Records from a data collection:
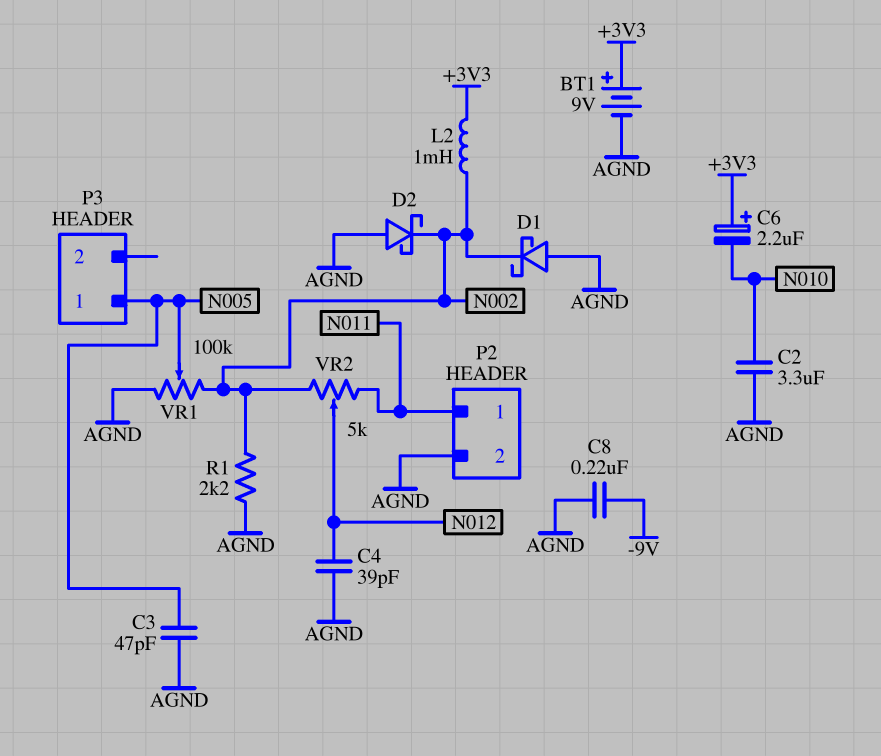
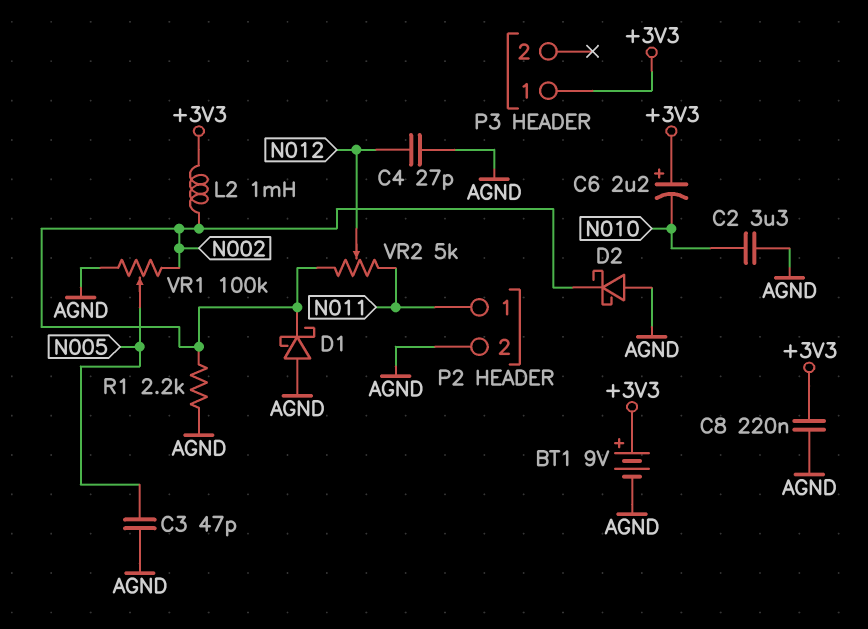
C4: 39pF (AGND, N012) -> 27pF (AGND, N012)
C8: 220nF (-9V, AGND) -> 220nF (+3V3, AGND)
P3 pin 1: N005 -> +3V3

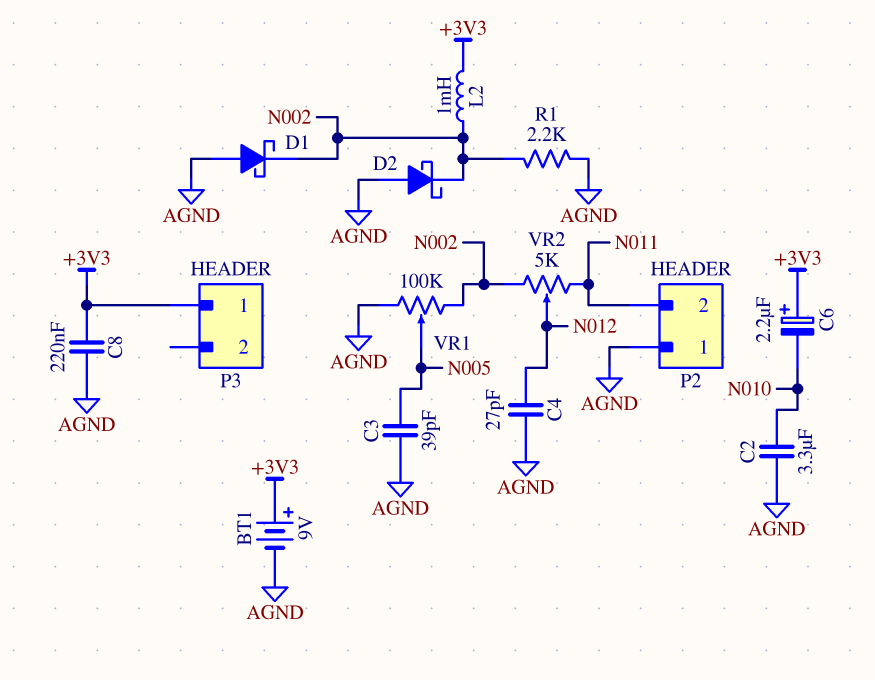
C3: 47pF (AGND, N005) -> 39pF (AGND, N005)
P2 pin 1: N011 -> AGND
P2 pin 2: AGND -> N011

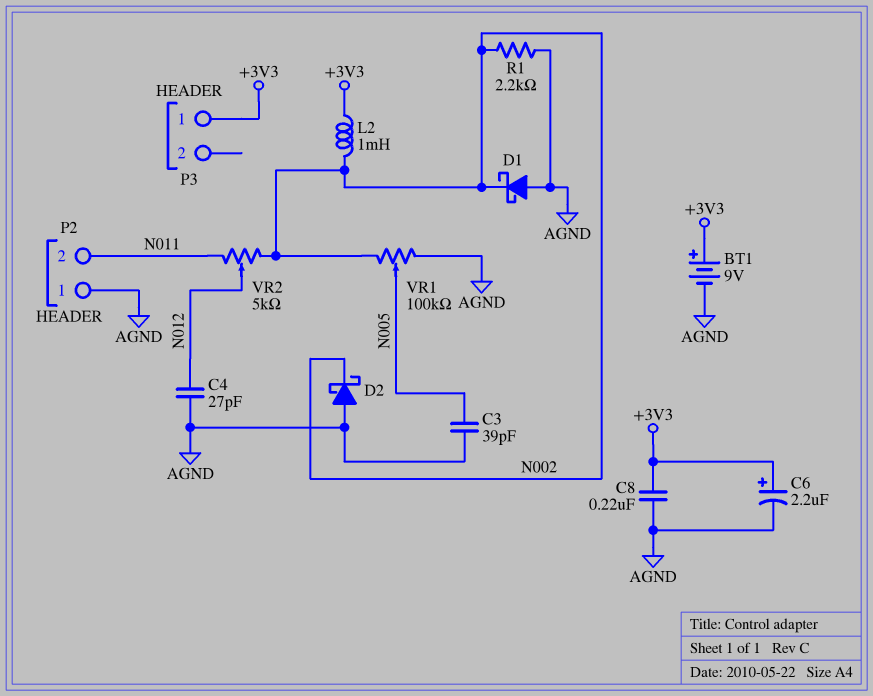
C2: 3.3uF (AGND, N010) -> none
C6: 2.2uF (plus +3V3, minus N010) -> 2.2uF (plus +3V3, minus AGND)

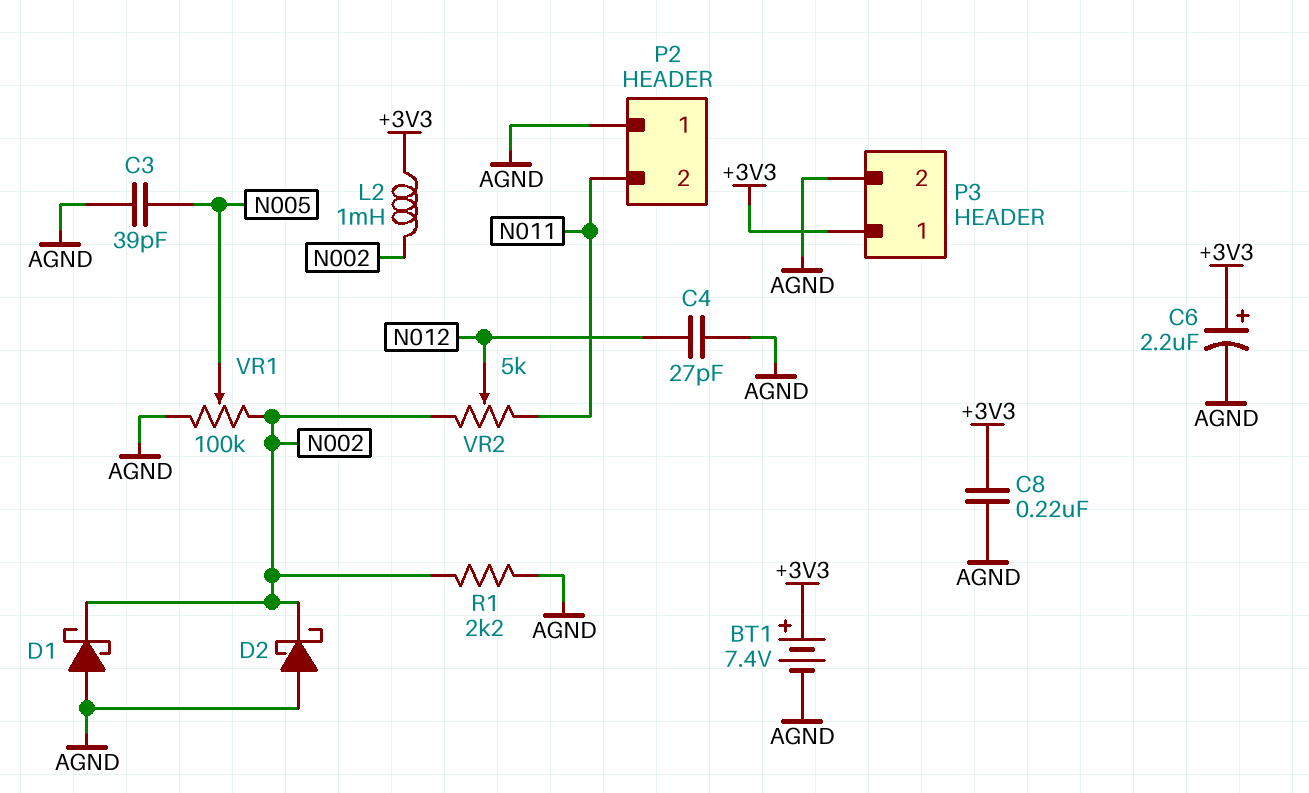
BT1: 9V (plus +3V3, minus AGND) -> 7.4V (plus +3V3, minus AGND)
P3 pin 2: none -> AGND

[ACTIVITY]
Return only what runs from the line containing "BT1: 9V (plus" to the last line of the records above, both ends included, exactly as written.

[EXERCISE RESULT]
BT1: 9V (plus +3V3, minus AGND) -> 7.4V (plus +3V3, minus AGND)
P3 pin 2: none -> AGND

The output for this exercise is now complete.